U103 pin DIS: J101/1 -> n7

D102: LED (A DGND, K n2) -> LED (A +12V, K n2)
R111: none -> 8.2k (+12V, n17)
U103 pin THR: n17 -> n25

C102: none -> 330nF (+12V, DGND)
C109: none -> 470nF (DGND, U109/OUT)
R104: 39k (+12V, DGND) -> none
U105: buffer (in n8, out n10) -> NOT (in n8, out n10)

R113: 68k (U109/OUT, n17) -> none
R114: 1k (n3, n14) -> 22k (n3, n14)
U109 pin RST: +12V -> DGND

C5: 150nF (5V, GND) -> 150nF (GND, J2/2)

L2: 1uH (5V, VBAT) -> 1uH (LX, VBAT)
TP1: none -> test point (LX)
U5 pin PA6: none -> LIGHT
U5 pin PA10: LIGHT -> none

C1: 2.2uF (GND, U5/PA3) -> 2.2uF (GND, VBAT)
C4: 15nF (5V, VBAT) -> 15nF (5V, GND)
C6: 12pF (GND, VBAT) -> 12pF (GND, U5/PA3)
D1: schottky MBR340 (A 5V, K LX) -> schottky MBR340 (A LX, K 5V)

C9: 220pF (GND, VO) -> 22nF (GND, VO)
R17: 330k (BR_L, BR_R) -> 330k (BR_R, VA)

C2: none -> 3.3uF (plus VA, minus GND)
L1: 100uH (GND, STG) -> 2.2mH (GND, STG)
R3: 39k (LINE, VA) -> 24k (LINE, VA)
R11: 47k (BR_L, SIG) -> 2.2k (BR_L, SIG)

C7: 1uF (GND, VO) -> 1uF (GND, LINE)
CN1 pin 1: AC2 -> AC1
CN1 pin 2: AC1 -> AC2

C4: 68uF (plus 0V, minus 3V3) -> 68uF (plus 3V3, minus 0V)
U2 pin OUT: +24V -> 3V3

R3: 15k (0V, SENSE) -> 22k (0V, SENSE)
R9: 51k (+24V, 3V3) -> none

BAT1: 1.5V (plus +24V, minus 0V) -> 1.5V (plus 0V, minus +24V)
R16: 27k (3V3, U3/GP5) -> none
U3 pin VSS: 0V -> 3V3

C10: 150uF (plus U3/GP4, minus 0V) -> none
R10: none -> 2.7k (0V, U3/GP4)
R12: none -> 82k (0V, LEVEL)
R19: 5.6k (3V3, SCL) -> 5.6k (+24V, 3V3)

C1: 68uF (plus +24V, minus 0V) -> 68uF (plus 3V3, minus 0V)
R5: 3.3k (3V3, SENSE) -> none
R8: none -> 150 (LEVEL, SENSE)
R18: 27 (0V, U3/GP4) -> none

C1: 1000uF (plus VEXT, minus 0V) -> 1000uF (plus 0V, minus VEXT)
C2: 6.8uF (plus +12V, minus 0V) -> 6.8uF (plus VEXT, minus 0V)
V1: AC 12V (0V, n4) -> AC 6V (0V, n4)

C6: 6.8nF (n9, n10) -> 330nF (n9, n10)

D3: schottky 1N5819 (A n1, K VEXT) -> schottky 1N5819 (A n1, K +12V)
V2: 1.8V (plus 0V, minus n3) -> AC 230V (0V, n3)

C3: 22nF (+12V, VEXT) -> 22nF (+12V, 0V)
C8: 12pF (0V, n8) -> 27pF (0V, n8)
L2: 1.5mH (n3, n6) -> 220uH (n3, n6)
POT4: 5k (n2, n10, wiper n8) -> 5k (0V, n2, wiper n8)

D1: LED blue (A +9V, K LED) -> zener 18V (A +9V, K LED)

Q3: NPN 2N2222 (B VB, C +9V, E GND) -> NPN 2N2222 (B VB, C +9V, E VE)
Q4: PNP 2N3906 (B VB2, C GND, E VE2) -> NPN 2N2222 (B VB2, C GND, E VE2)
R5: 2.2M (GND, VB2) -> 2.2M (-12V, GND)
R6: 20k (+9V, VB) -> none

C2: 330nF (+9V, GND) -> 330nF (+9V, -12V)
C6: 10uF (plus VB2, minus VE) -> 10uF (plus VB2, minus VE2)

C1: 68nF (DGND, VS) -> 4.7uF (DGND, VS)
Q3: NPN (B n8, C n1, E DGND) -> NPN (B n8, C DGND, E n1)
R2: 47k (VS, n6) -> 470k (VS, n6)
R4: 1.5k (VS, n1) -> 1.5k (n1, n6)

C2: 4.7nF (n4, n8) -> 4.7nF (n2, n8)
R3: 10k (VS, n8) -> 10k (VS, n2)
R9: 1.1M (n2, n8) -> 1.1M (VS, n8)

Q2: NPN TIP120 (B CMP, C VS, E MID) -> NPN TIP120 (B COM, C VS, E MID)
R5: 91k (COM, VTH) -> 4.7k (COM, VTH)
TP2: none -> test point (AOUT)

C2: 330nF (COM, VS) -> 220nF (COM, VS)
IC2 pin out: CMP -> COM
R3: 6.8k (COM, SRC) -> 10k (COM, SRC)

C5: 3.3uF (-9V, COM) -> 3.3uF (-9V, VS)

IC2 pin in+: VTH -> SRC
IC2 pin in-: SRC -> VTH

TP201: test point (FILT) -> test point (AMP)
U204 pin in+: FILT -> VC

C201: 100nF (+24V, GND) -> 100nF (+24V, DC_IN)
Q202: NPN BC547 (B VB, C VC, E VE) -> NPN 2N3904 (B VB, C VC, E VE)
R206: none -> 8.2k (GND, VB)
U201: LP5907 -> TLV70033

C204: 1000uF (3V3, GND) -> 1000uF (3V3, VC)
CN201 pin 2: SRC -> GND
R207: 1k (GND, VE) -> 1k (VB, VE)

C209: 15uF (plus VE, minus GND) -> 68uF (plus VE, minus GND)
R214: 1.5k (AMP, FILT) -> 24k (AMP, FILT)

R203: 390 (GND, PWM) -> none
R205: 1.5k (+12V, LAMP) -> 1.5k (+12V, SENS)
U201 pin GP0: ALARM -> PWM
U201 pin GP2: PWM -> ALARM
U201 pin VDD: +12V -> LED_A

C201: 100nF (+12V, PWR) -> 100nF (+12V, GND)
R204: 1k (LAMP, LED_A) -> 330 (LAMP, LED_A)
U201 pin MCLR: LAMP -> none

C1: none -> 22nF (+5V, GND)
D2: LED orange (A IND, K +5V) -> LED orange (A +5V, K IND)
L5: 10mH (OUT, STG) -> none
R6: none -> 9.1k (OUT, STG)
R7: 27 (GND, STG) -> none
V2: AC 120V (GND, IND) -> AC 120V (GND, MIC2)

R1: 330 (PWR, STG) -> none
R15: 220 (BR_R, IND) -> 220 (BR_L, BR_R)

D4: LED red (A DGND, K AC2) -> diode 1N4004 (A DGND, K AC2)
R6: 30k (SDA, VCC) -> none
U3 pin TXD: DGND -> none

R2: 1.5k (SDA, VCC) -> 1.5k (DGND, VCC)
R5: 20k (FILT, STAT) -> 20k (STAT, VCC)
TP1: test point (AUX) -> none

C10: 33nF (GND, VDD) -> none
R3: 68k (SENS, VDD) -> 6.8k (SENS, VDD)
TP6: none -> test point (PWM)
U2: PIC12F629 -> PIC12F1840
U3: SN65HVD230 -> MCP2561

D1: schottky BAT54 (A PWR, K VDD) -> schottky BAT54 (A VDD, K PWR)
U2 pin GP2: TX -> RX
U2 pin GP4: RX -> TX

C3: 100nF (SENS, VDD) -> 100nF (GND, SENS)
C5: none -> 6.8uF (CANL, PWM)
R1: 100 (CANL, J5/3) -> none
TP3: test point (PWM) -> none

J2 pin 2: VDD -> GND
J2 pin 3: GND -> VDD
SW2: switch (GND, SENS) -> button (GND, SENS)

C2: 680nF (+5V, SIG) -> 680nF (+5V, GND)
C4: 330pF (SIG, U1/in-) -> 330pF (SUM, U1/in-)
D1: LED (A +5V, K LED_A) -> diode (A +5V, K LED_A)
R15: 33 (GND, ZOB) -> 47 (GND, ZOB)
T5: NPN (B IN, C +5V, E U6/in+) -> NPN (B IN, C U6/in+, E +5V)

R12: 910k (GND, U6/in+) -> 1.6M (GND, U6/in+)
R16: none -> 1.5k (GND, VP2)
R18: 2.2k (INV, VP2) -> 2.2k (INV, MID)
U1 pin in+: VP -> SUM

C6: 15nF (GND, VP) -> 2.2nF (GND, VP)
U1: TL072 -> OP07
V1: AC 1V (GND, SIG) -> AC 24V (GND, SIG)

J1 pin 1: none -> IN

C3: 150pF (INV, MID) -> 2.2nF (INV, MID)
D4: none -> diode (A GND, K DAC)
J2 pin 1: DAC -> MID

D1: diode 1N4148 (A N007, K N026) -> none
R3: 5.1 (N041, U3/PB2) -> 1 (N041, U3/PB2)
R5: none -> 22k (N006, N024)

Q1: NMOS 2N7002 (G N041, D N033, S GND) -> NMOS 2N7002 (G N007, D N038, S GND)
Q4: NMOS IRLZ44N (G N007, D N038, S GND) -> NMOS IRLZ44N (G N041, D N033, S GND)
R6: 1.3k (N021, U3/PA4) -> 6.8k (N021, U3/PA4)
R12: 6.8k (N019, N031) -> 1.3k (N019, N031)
# # #
#### Your task
Would you retype exactly the lines above, from the line with "C2: 680nF (+5V, SIG) -> 680nF (+5V, GND)" to the line with "R3: 5.1 (N041, U3/PB2) -> 1 (N041, U3/PB2)", with both end lines kept and nothing more?

#### Solution
C2: 680nF (+5V, SIG) -> 680nF (+5V, GND)
C4: 330pF (SIG, U1/in-) -> 330pF (SUM, U1/in-)
D1: LED (A +5V, K LED_A) -> diode (A +5V, K LED_A)
R15: 33 (GND, ZOB) -> 47 (GND, ZOB)
T5: NPN (B IN, C +5V, E U6/in+) -> NPN (B IN, C U6/in+, E +5V)

R12: 910k (GND, U6/in+) -> 1.6M (GND, U6/in+)
R16: none -> 1.5k (GND, VP2)
R18: 2.2k (INV, VP2) -> 2.2k (INV, MID)
U1 pin in+: VP -> SUM

C6: 15nF (GND, VP) -> 2.2nF (GND, VP)
U1: TL072 -> OP07
V1: AC 1V (GND, SIG) -> AC 24V (GND, SIG)

J1 pin 1: none -> IN

C3: 150pF (INV, MID) -> 2.2nF (INV, MID)
D4: none -> diode (A GND, K DAC)
J2 pin 1: DAC -> MID

D1: diode 1N4148 (A N007, K N026) -> none
R3: 5.1 (N041, U3/PB2) -> 1 (N041, U3/PB2)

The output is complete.